● **What to work on**: Show every line of the records below that contains the word "ellipse".

● **Entries supplied**:
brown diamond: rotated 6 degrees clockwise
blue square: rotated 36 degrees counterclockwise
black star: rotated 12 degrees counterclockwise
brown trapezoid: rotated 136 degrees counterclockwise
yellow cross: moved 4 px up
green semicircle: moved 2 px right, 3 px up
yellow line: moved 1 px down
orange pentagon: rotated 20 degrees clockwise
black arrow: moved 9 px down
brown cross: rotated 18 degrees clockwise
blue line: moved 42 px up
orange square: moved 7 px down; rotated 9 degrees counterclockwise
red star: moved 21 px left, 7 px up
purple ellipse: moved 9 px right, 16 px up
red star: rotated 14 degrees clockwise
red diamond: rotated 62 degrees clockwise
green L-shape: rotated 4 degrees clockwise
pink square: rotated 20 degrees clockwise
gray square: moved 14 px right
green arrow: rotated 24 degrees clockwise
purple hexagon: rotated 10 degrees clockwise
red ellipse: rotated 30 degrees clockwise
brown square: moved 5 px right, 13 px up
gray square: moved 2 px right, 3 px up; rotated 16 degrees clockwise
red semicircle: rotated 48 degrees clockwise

● **Response below**:
purple ellipse: moved 9 px right, 16 px up
red ellipse: rotated 30 degrees clockwise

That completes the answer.